▸ ACTIVITY
Any picture in the range stays out of the copy; retype exactly the lines from the one with "lime brick G6:G7 level 1 -> none" to the end of the listing.

INPUT RECORDS below:

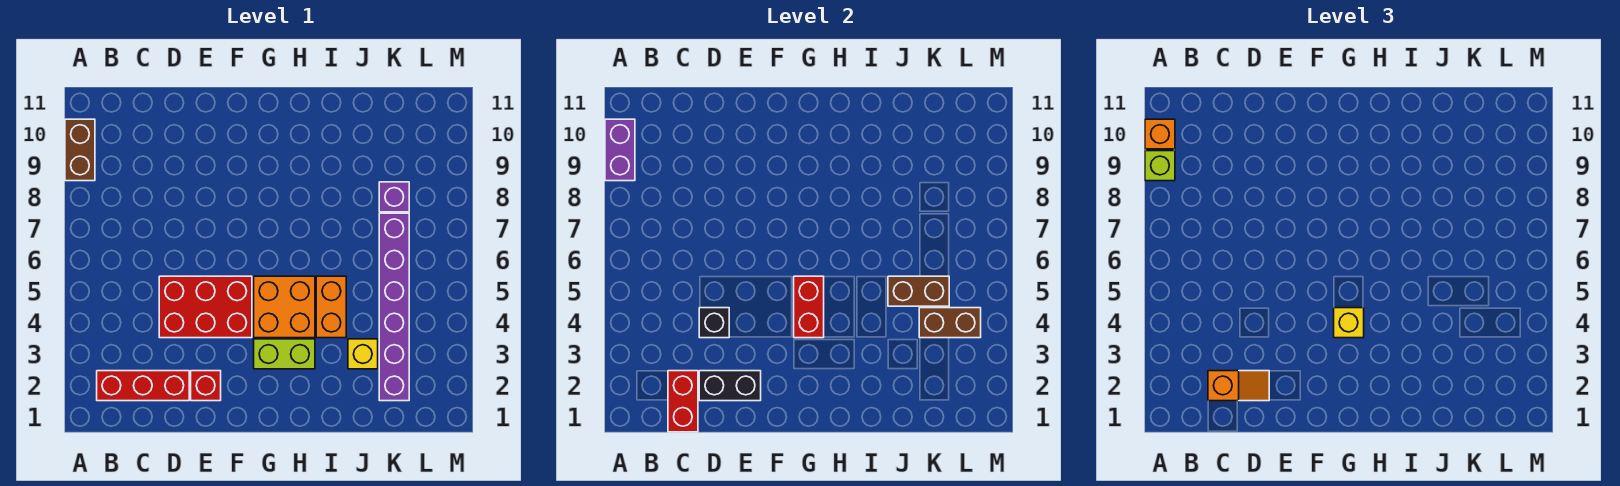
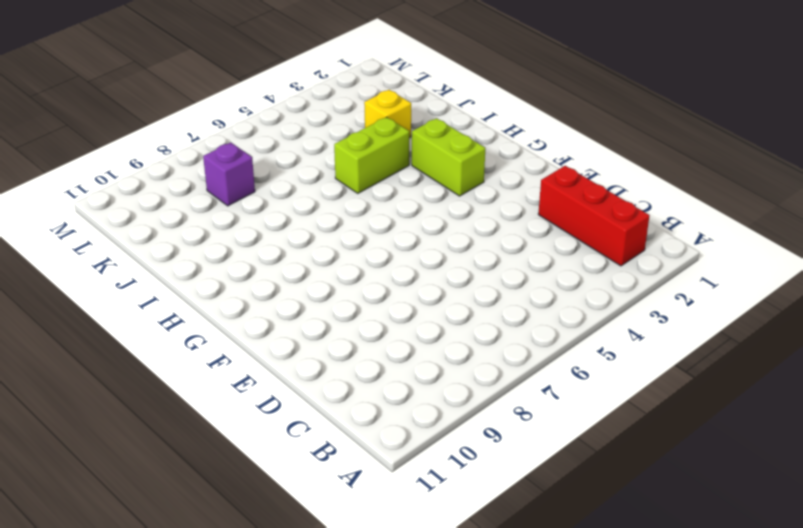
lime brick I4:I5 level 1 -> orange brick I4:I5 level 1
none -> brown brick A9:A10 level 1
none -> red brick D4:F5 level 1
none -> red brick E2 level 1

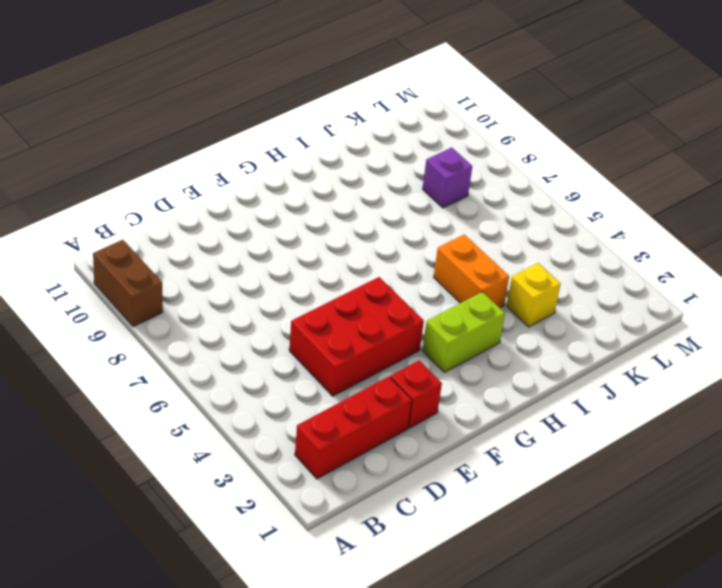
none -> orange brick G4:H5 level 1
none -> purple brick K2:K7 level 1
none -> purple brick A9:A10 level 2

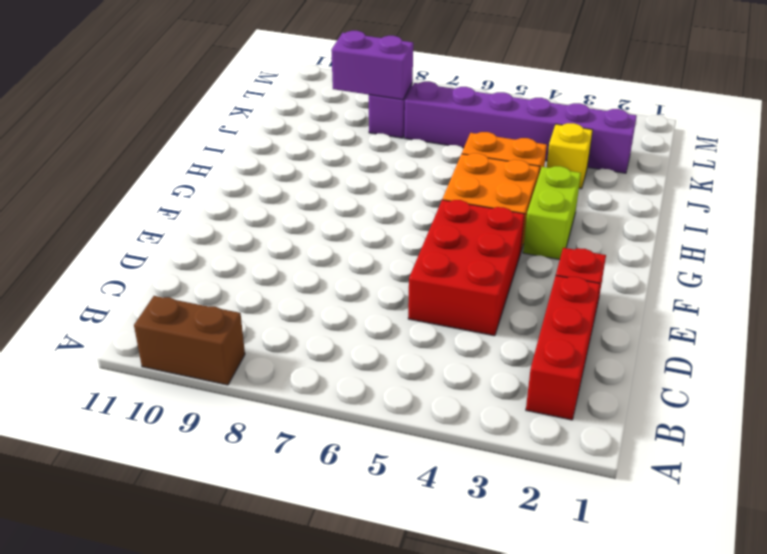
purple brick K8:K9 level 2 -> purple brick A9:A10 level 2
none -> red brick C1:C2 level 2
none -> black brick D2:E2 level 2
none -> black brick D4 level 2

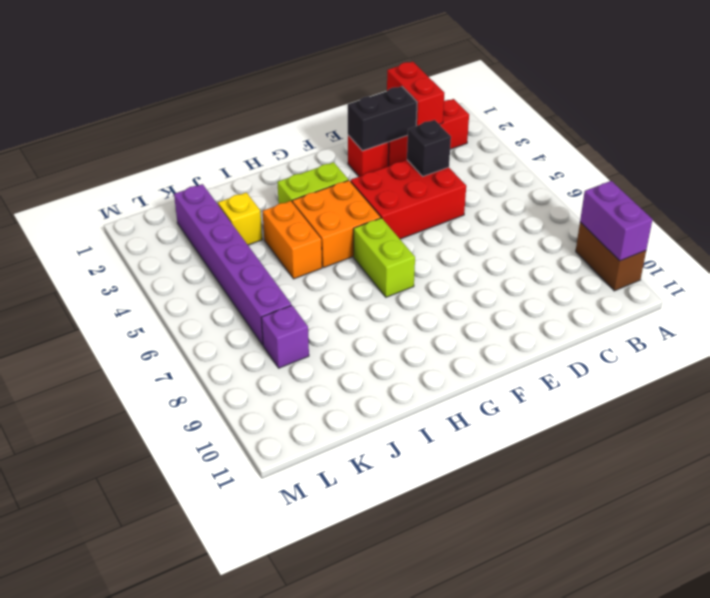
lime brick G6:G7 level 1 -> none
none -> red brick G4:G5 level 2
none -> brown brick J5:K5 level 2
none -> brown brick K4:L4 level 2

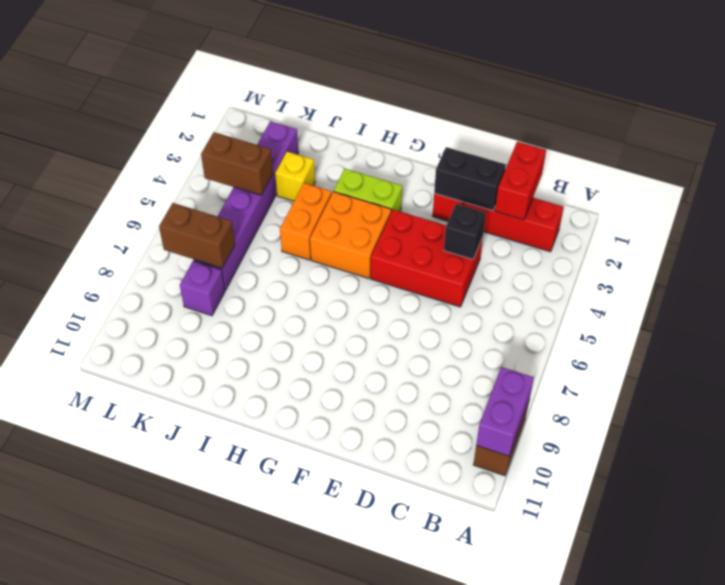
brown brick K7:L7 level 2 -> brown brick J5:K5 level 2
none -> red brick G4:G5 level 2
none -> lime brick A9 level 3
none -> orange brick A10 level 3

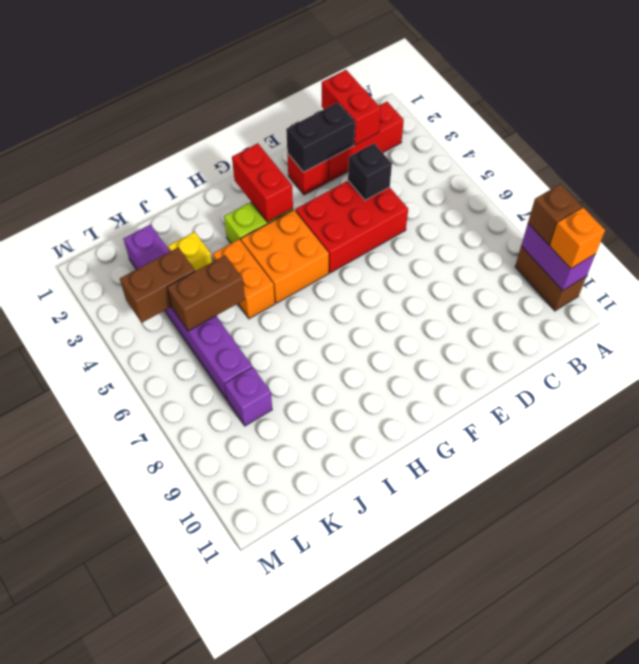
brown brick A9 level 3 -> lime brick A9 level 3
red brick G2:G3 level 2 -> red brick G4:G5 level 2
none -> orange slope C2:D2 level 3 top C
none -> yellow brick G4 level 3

End of INPUT RECORDS.

▸ ANSWER SPACE
lime brick G6:G7 level 1 -> none
none -> red brick G4:G5 level 2
none -> brown brick J5:K5 level 2
none -> brown brick K4:L4 level 2

brown brick K7:L7 level 2 -> brown brick J5:K5 level 2
none -> red brick G4:G5 level 2
none -> lime brick A9 level 3
none -> orange brick A10 level 3

brown brick A9 level 3 -> lime brick A9 level 3
red brick G2:G3 level 2 -> red brick G4:G5 level 2
none -> orange slope C2:D2 level 3 top C
none -> yellow brick G4 level 3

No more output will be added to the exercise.